╭─ WORKING DATA

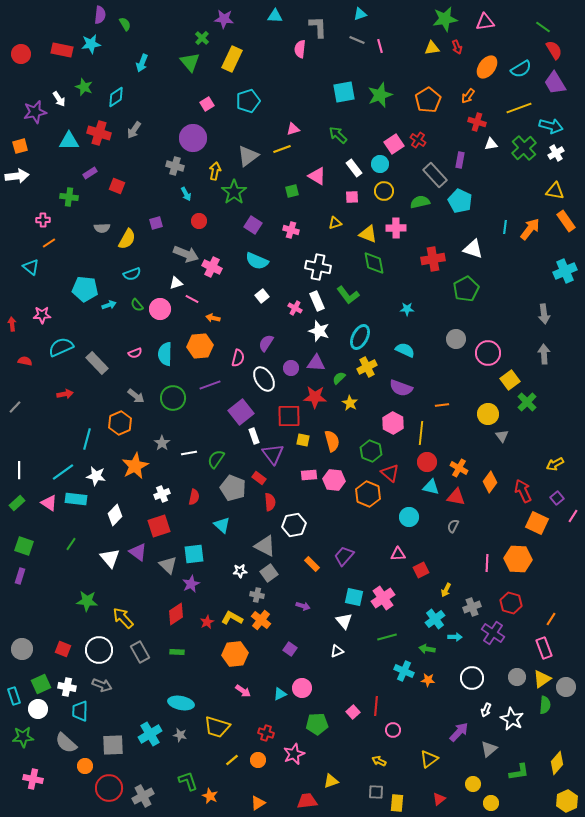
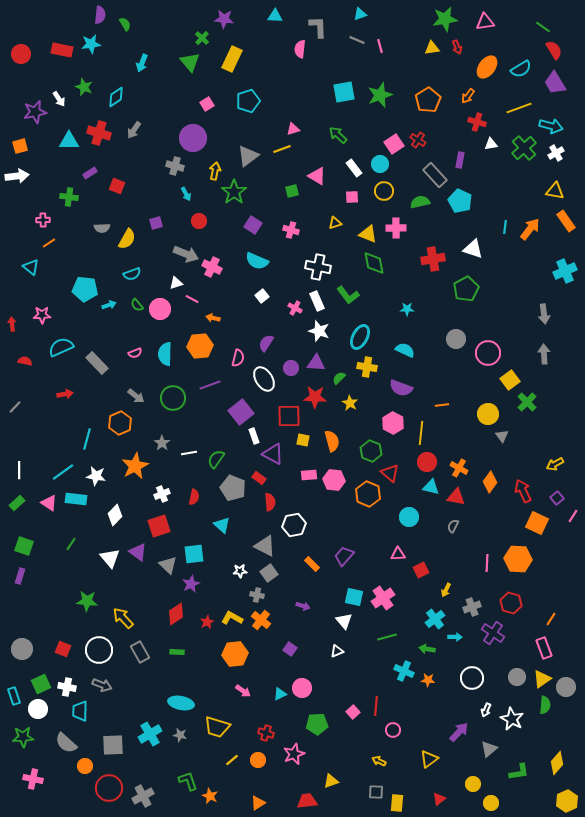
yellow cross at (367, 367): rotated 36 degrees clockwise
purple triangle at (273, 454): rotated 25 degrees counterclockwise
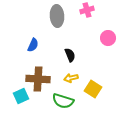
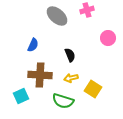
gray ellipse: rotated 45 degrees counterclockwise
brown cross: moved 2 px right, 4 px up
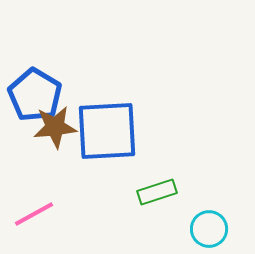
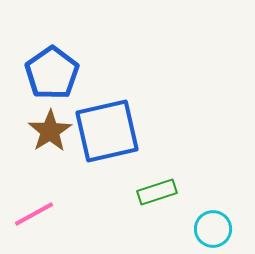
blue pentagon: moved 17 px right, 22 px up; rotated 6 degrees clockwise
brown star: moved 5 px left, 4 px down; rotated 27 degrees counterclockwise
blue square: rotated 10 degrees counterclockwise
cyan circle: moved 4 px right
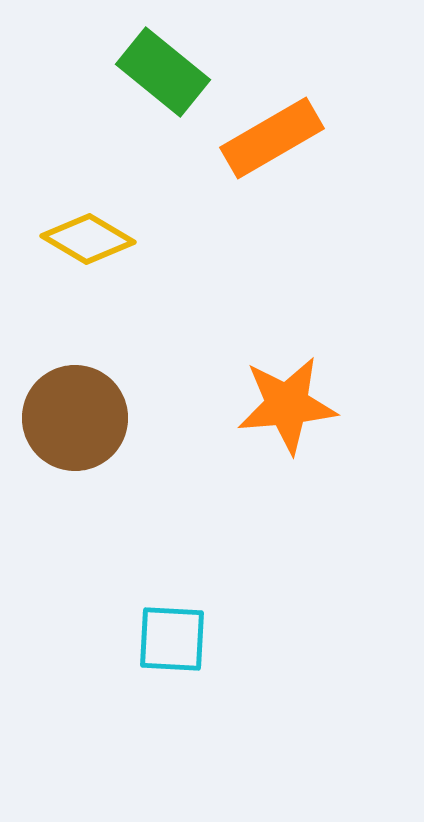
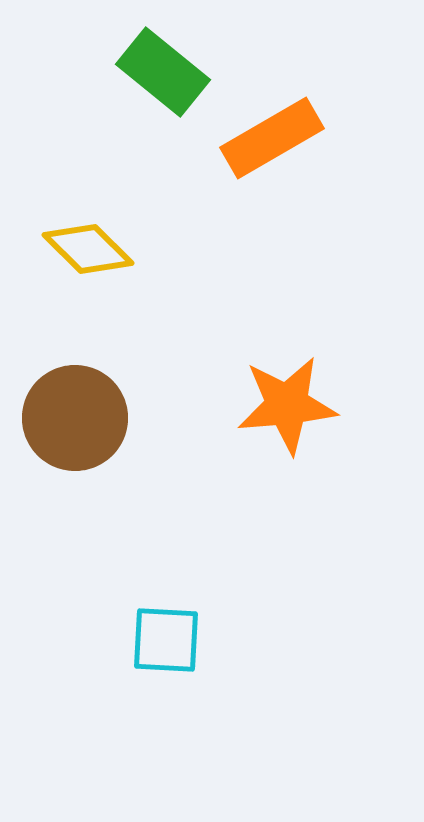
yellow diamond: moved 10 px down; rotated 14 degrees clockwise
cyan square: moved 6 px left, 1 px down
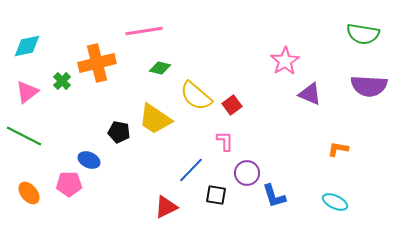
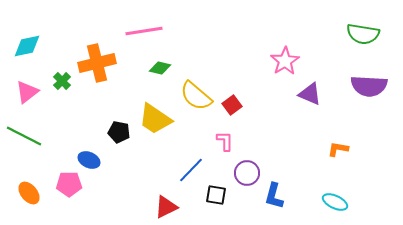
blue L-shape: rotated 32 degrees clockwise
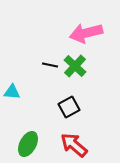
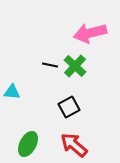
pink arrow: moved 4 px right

╰─

Beginning with the line where "blue pentagon: moved" appears, reproduce every remaining line of the listing above, the last one included, but none of the pictures.

blue pentagon: moved 17 px right, 22 px up; rotated 6 degrees clockwise
brown star: moved 5 px left, 4 px down; rotated 27 degrees counterclockwise
blue square: rotated 10 degrees counterclockwise
cyan circle: moved 4 px right
yellow diamond: moved 10 px down; rotated 14 degrees clockwise
cyan square: moved 6 px left, 1 px down
blue L-shape: rotated 32 degrees clockwise
pink arrow: moved 4 px right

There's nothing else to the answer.